Your objective ▸
Among the records that follow, find each line holding the word "XNOR" and copy it.

Stored items from a collection:
═══

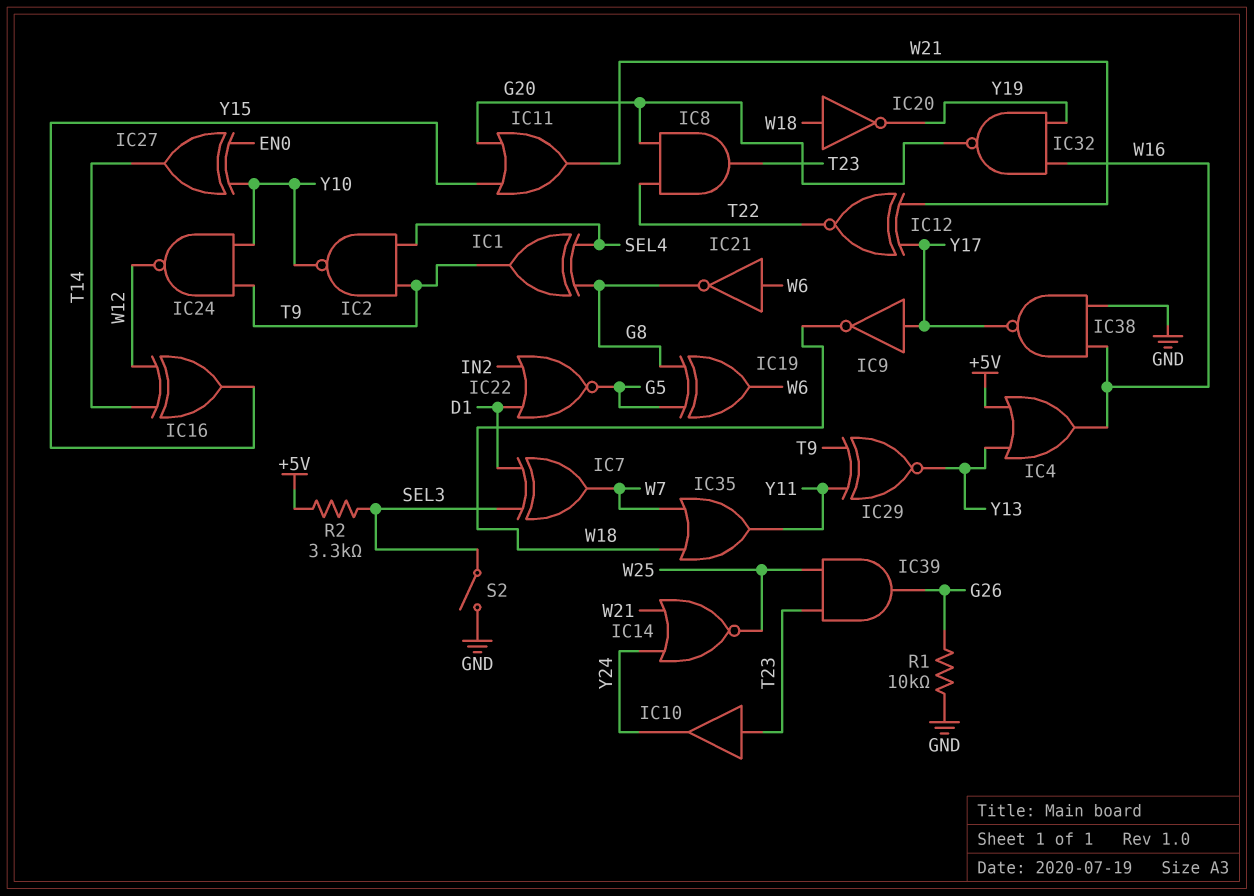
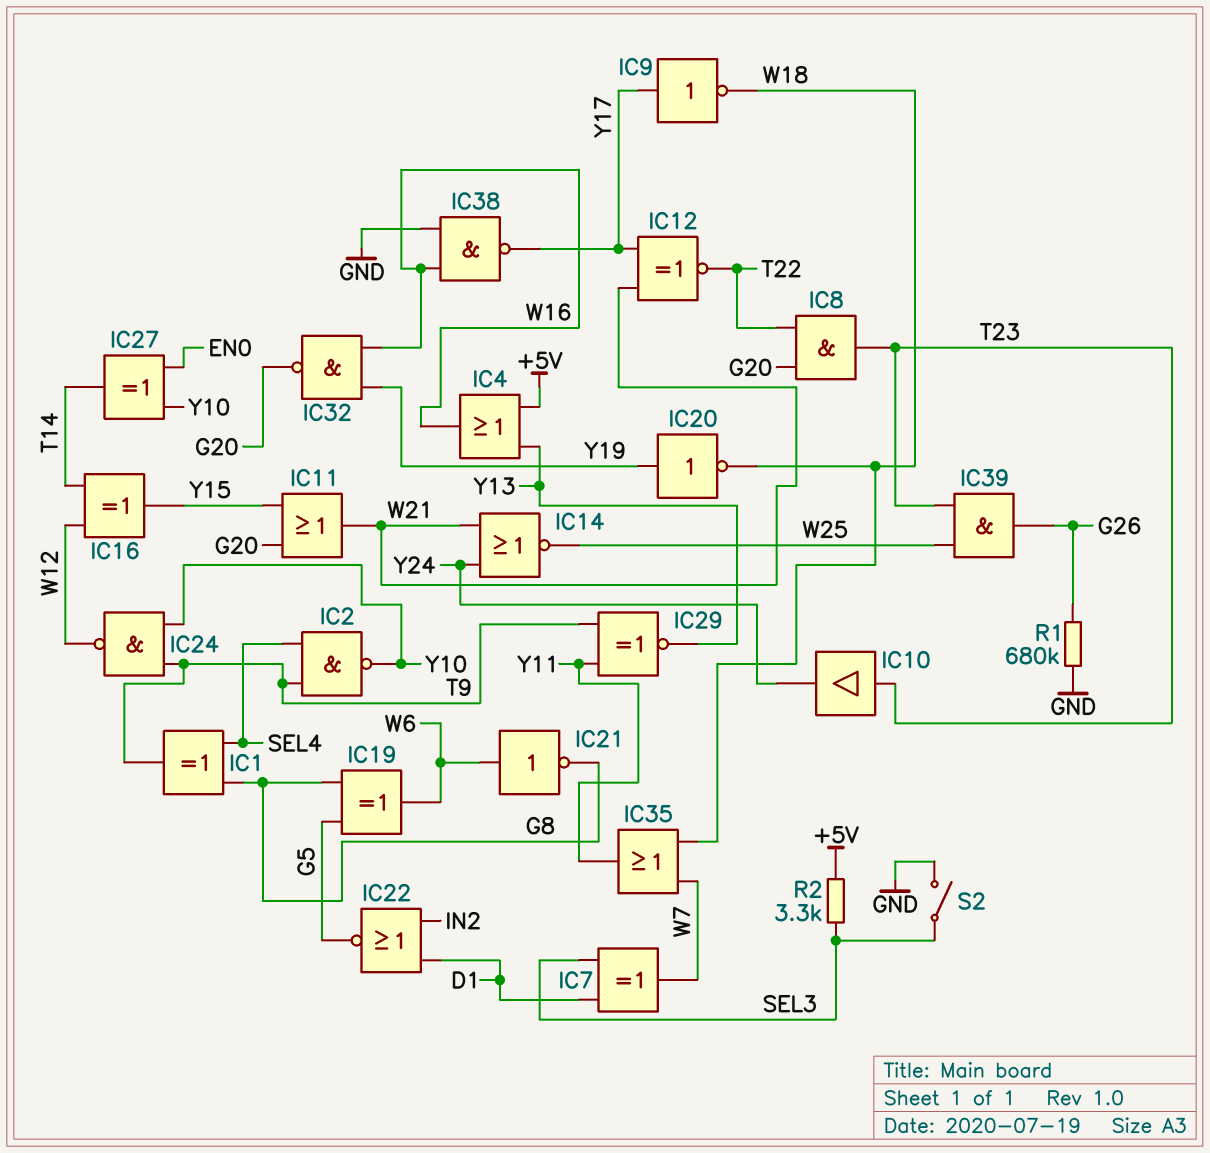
IC20: NOT (in W18, out Y19) -> NOT (in Y19, out W18)
R1: 10k (G26, GND) -> 680k (G26, GND)

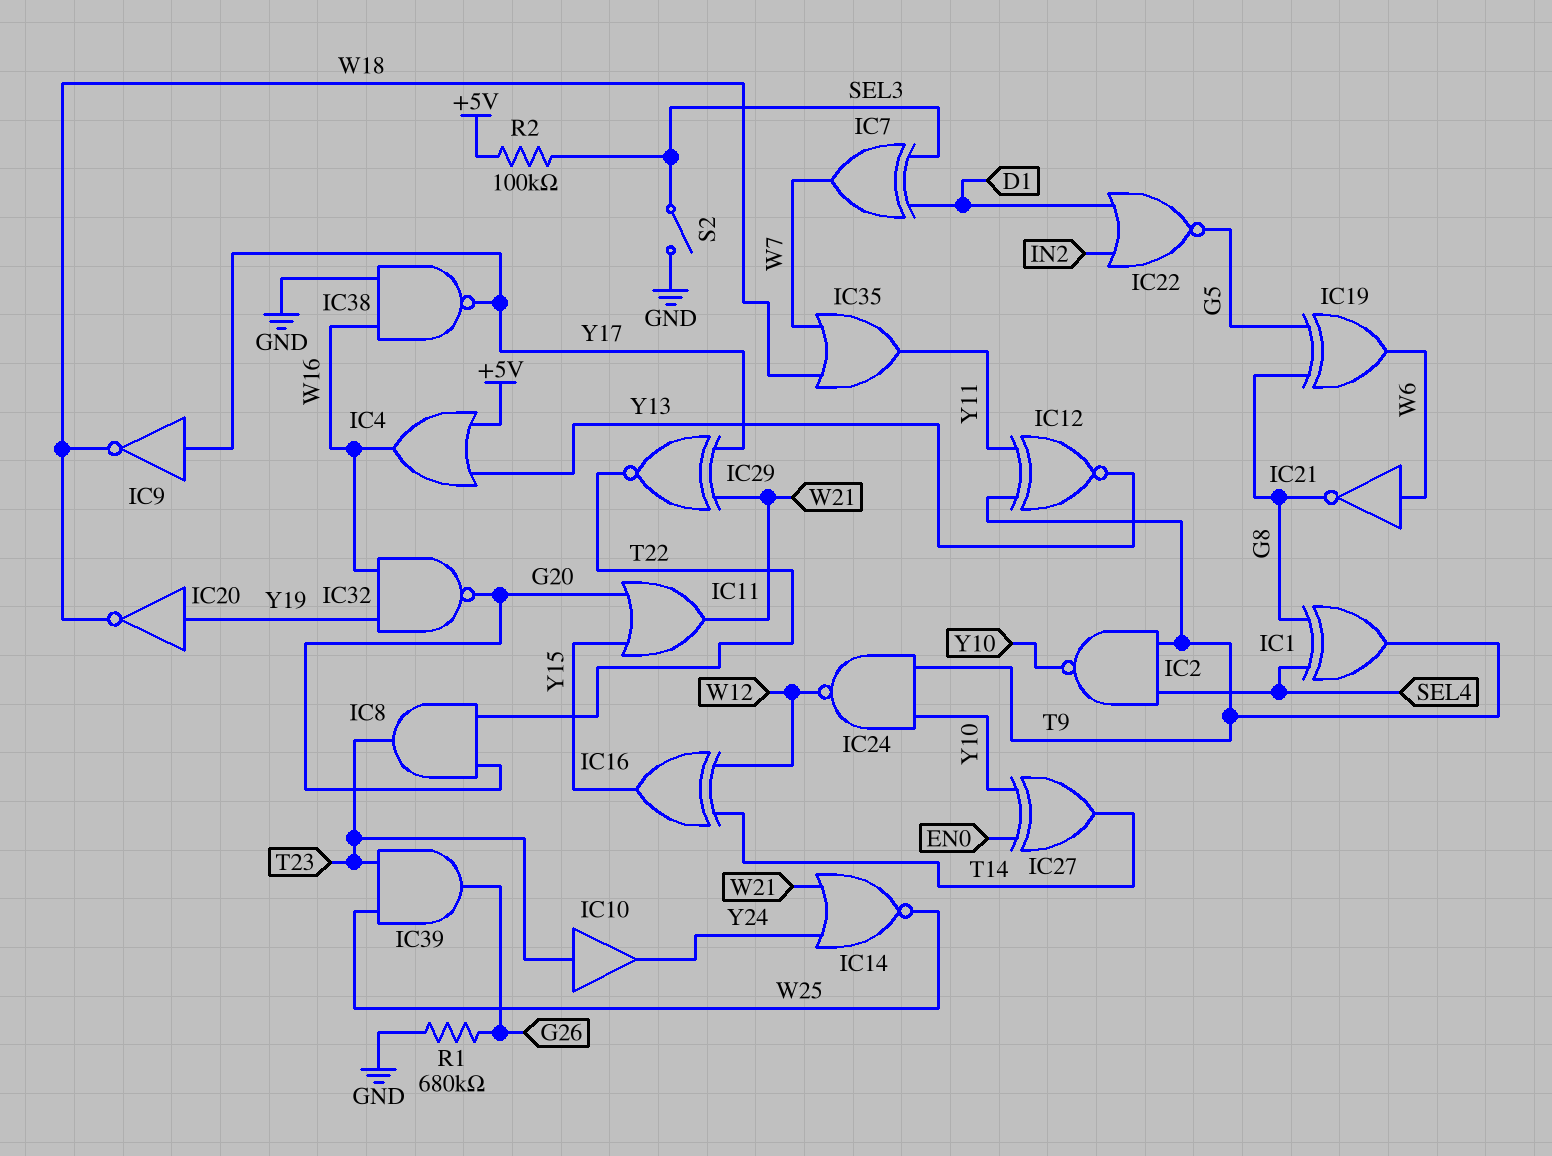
IC12: XNOR (in W21, in Y17, out T22) -> XNOR (in T9, in Y11, out Y13)
IC29: XNOR (in T9, in Y11, out Y13) -> XNOR (in W21, in Y17, out T22)
R2: 3.3k (+5V, SEL3) -> 100k (+5V, SEL3)

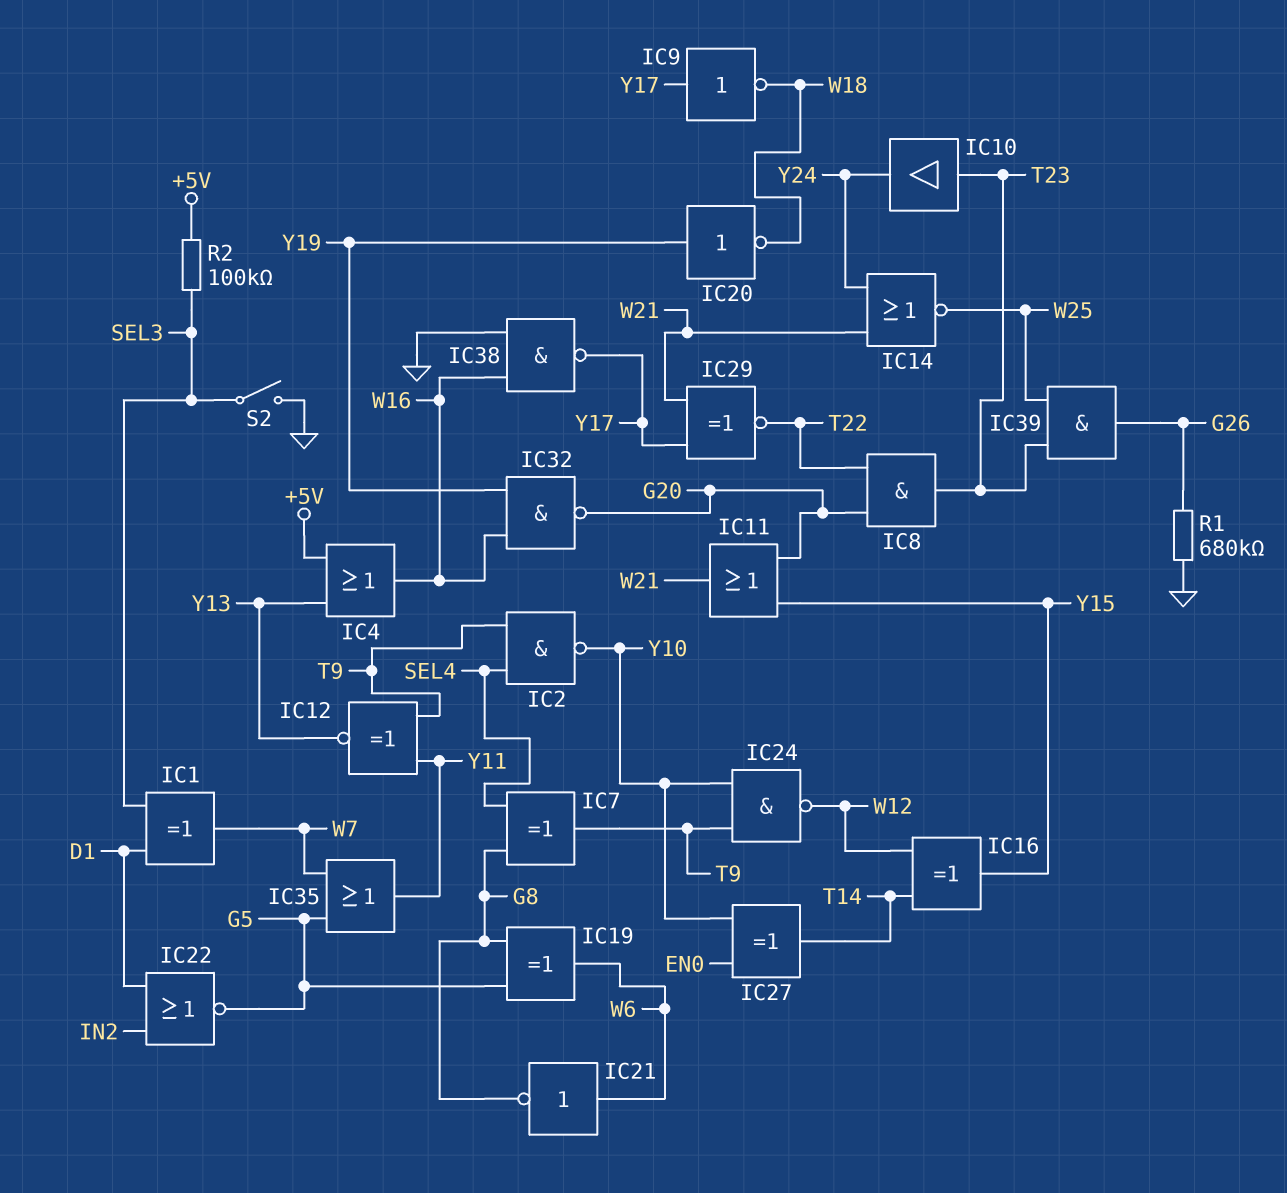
IC1: XOR (in G8, in SEL4, out T9) -> XOR (in D1, in SEL3, out W7)
IC7: XOR (in D1, in SEL3, out W7) -> XOR (in G8, in SEL4, out T9)
IC35: OR (in W7, in W18, out Y11) -> OR (in G5, in W7, out Y11)

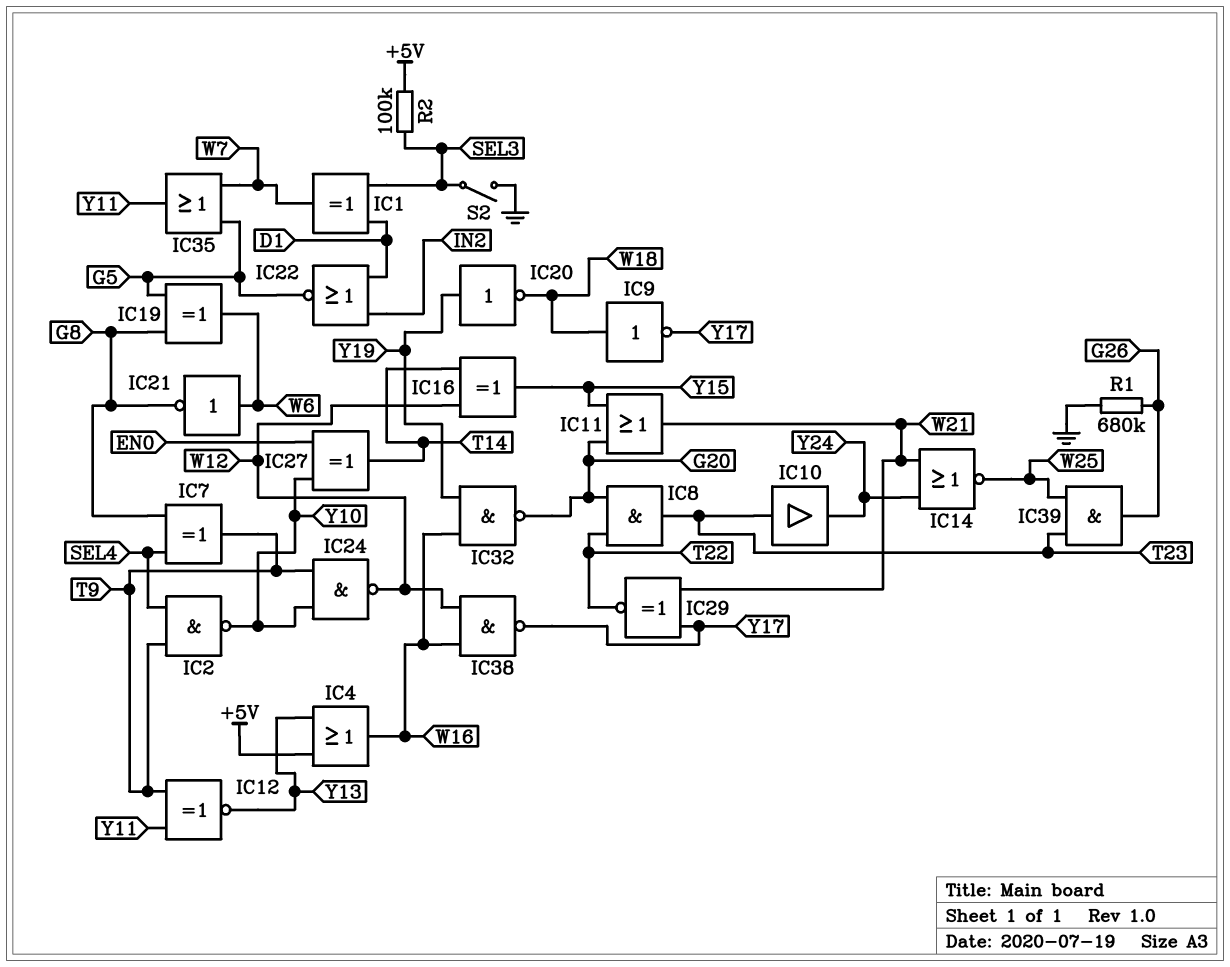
IC9: NOT (in Y17, out W18) -> NOT (in W18, out Y17)
IC38: NAND (in GND, in W16, out Y17) -> NAND (in W12, in W16, out Y17)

═══

Response ▸
IC12: XNOR (in W21, in Y17, out T22) -> XNOR (in T9, in Y11, out Y13)
IC29: XNOR (in T9, in Y11, out Y13) -> XNOR (in W21, in Y17, out T22)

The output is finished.